[Recorded data]
══════
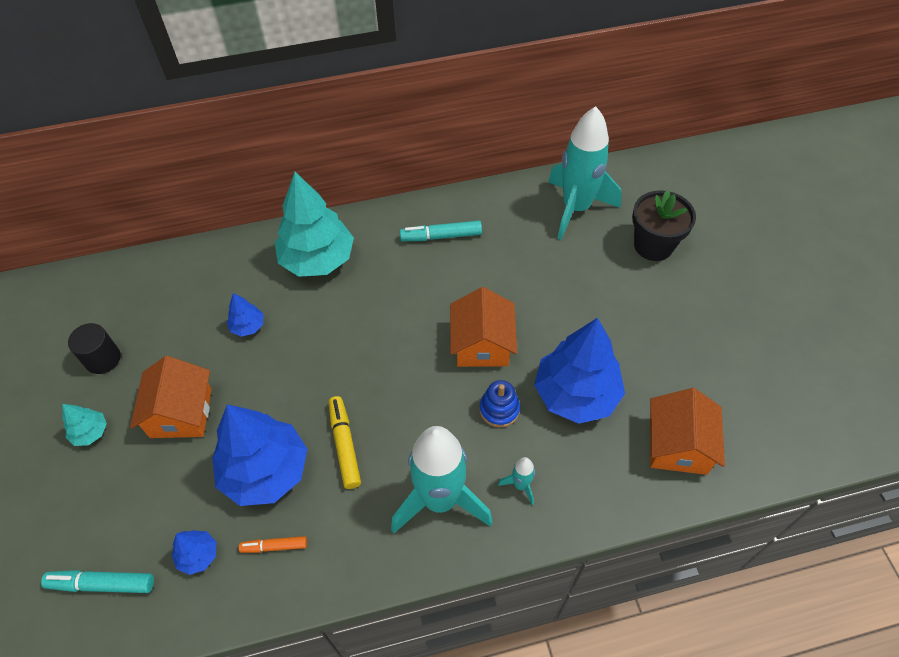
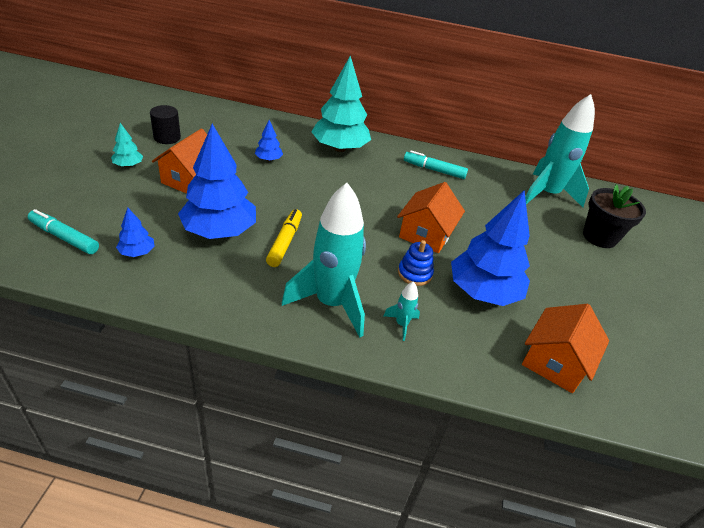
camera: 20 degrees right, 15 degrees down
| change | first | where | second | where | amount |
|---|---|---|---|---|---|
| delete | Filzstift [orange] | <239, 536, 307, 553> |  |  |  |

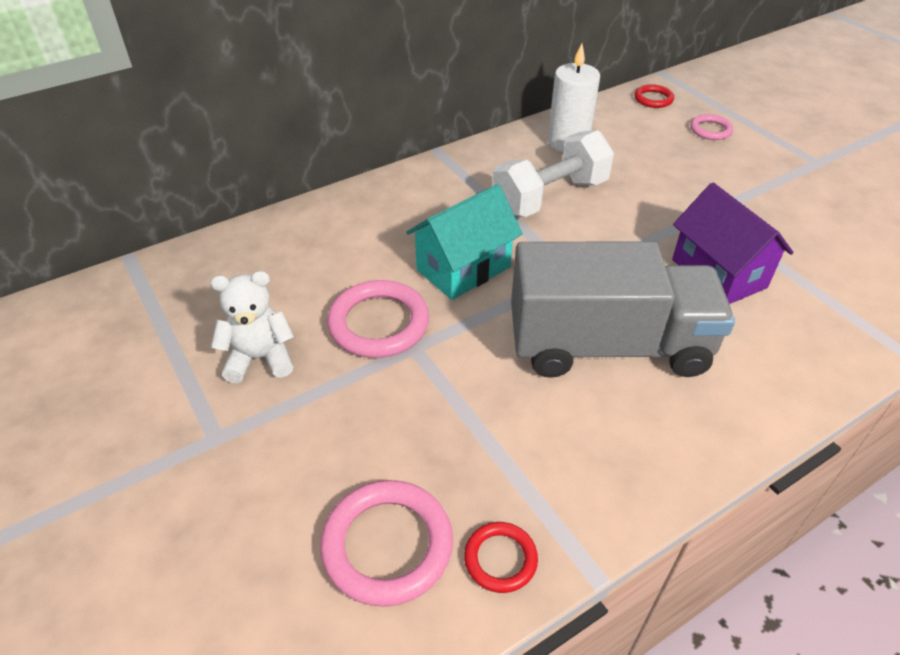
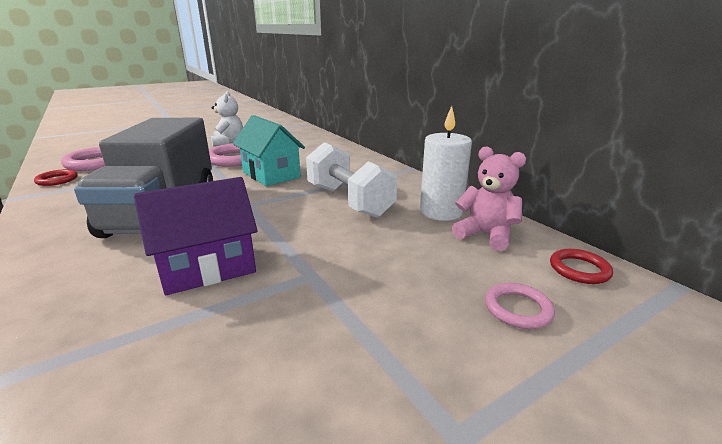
camera: 90 degrees right, 20 degrees down
| change | first | where | second | where | amount |
|---|---|---|---|---|---|
| insert |  |  | Teddybär [rosa] | <452, 147, 526, 251> |  |

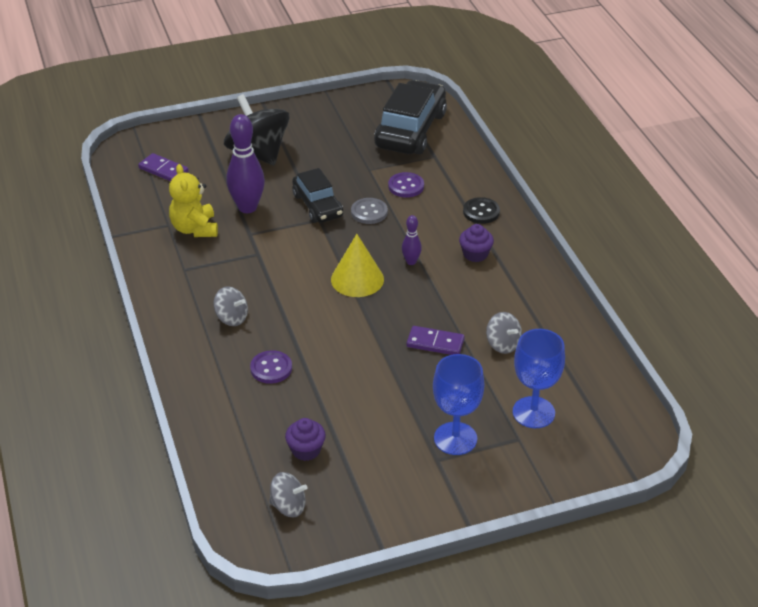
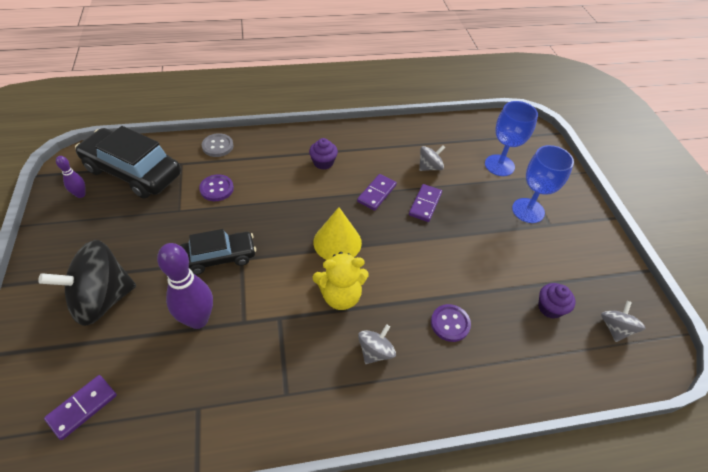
camera: 85 degrees left, 10 degrees up
| change | first | where | second | where | amount |
|---|---|---|---|---|---|
| move | Teddybär [gelb] | <169, 164, 218, 237> |  | <313, 252, 369, 310> |  |
| move | Knopf [grau] | <351, 198, 388, 224> |  | <202, 133, 233, 157> |  |
| move | Bowlingkegel [lila] | <402, 215, 422, 265> |  | <56, 156, 85, 198> |  |
| delete | Knopf [schwarz] | <463, 197, 500, 224> |  |  |  |
| insert |  |  | Dominostein [lila] | <357, 174, 397, 211> |  |

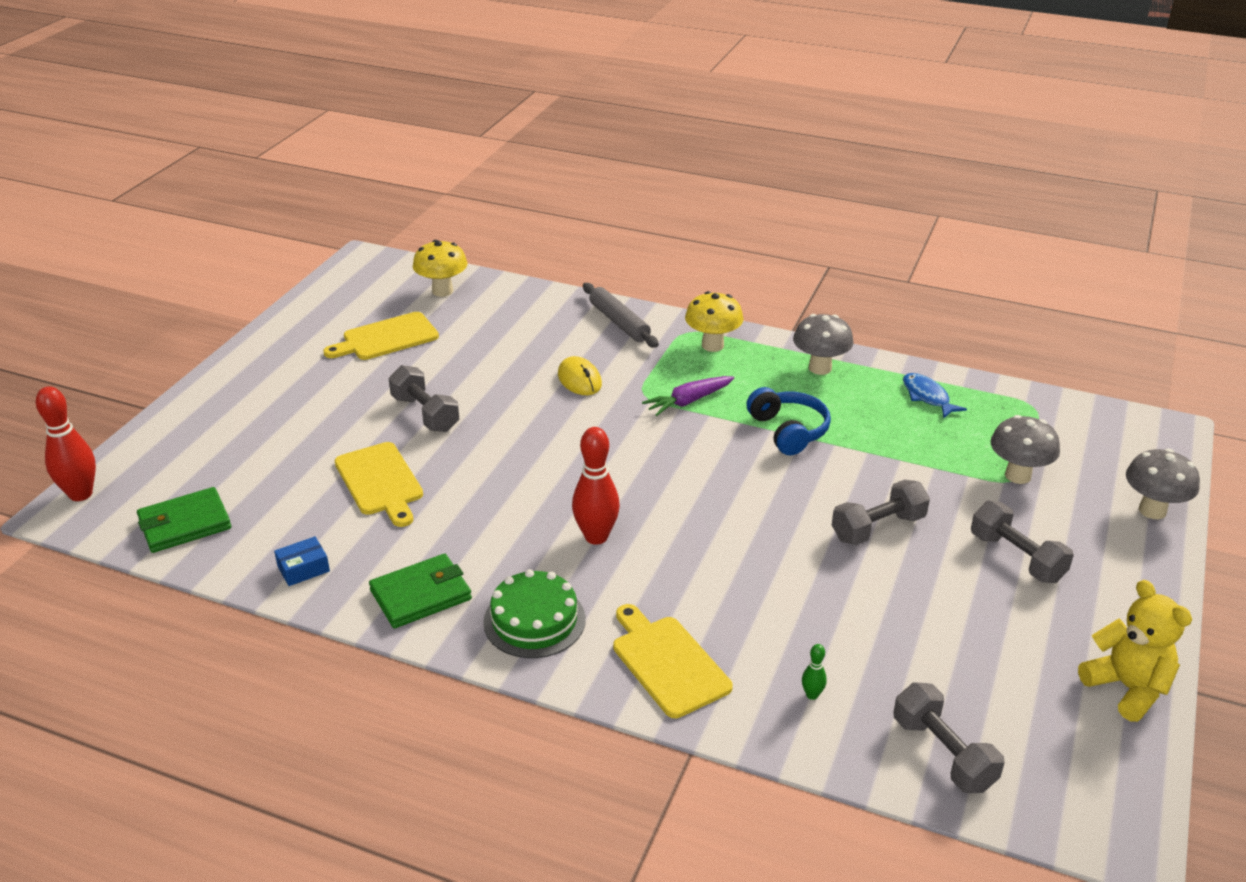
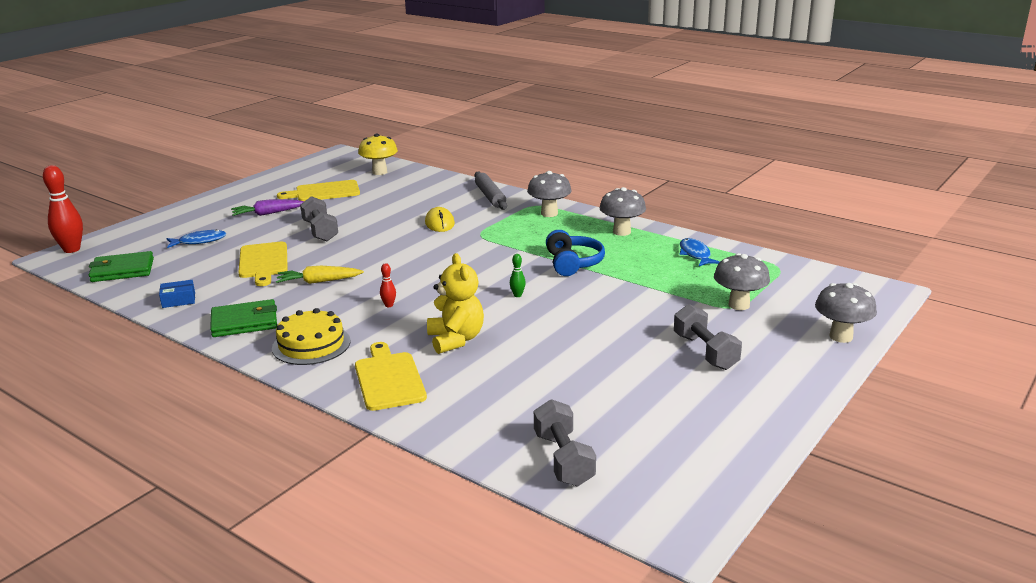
camera: 15 degrees right, 10 degrees down
| change | first | where | second | where | amount |
|---|---|---|---|---|---|
| recolor | Kuchen [grün] | <483, 569, 586, 658> | Kuchen [gelb] | <272, 308, 351, 365> |  |
| resize | Bowlingkegel [rot] | <572, 427, 620, 545> |  | <380, 263, 396, 307> | x0.46 |
| move | Karotte [lila] | <642, 376, 734, 416> |  | <231, 199, 304, 216> |  |
| recolor | Pilz [gelb] | <685, 291, 744, 352> | Pilz [grau] | <527, 171, 572, 217> |  |
| move | Bowlingkegel [grün] | <802, 644, 827, 700> |  | <510, 254, 526, 297> |  |
| delete | Hantel [grau] | <832, 480, 930, 545> |  |  |  |
| move | Teddybär [gelb] | <1078, 580, 1192, 722> |  | <427, 253, 484, 354> |  |
| insert |  |  | Fisch [blau] | <167, 229, 226, 248> |  |
| insert |  |  | Karotte [gelb] | <276, 266, 364, 284> |  |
══════
Instructions for the task:
Reply with a number alone, the number of lines of the records that hold the word "Karotte".

Solution:
2